# INSTRUCTIONS FOR THE TASK
Go through the entries below and copy each line containing the word "degrees".

**** EXERCISE MATERIAL ****

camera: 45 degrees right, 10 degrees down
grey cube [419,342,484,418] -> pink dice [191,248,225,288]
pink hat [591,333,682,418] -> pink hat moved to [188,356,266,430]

****
**** EXERCISE MATERIAL ****

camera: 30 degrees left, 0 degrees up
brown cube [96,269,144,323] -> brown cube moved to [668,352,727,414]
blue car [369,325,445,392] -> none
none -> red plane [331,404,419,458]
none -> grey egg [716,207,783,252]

****

# SOLUTION FOR THIS PROBLEM
camera: 45 degrees right, 10 degrees down
camera: 30 degrees left, 0 degrees up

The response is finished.